When you reach the line with "grey camera: 0 -> 4" in the records below, begin transcribing exactly and continue up to and including the line with "yellow cube: 1 -> 5", leaving out every picture.

→ **RECORDS SUPPLIED**
^^^^^^^^^^^^^^^^

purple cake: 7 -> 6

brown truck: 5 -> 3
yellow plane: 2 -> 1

^^^^^^^^^^^^^^^^

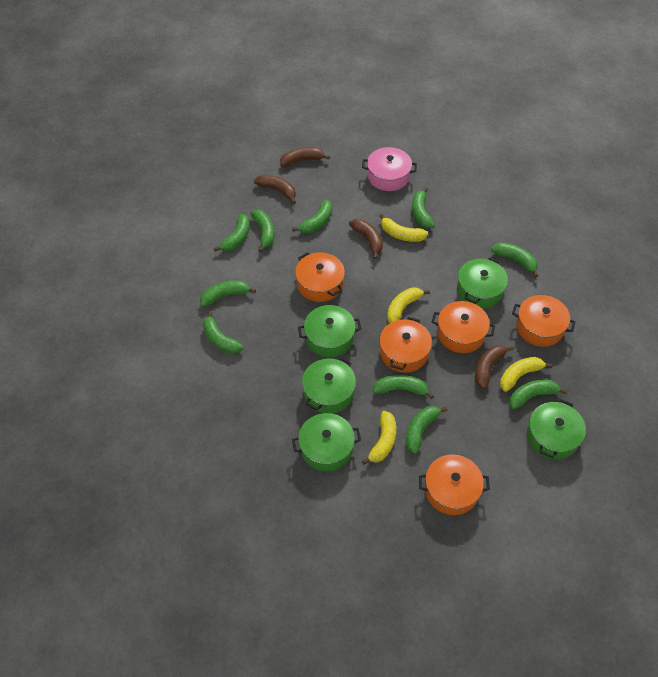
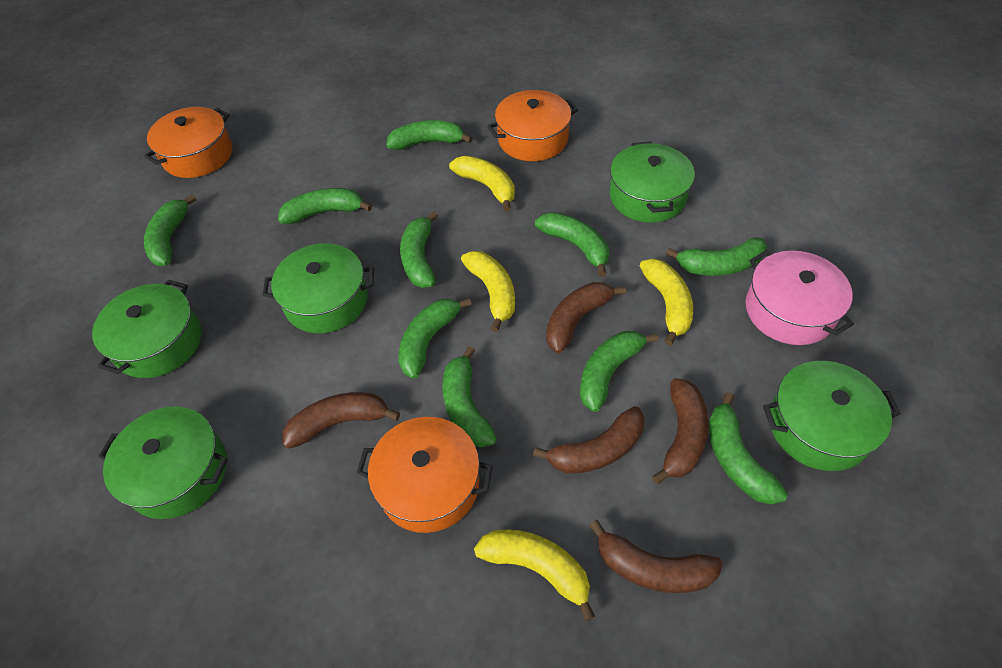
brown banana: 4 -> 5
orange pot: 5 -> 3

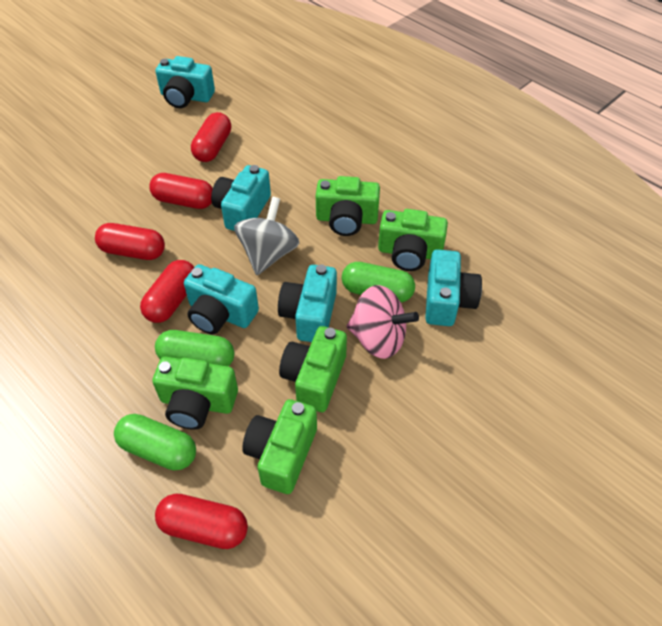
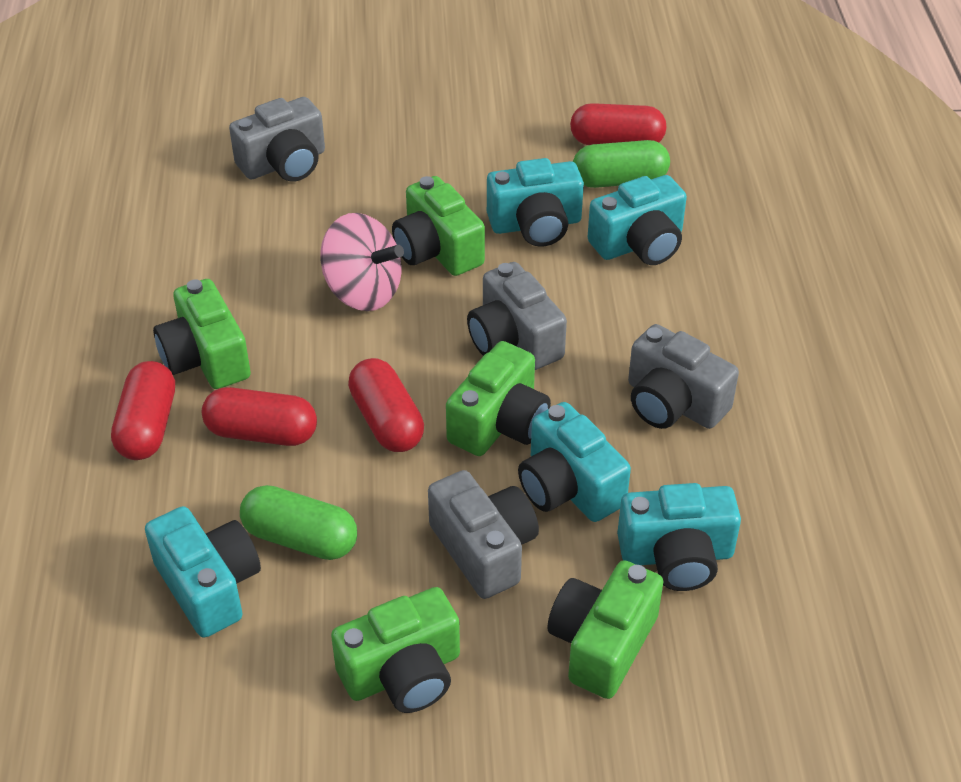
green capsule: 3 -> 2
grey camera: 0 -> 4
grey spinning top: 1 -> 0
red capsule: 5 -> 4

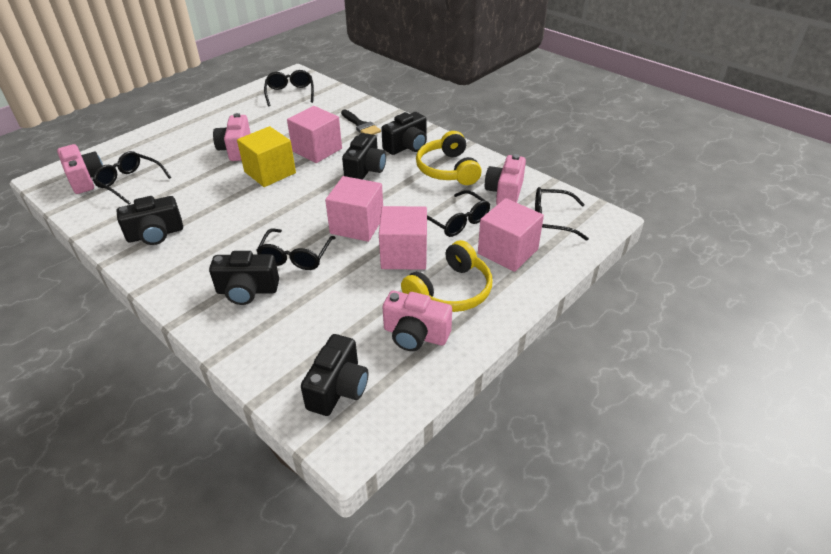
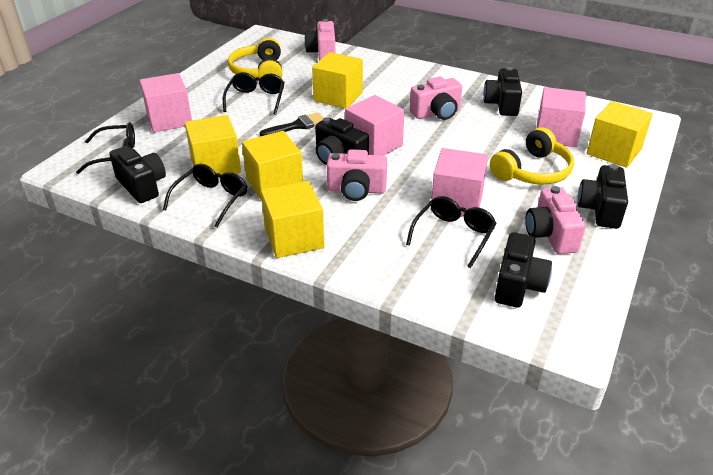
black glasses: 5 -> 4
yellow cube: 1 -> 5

^^^^^^^^^^^^^^^^

→ **COMPLETED TASK**
grey camera: 0 -> 4
grey spinning top: 1 -> 0
red capsule: 5 -> 4

black glasses: 5 -> 4
yellow cube: 1 -> 5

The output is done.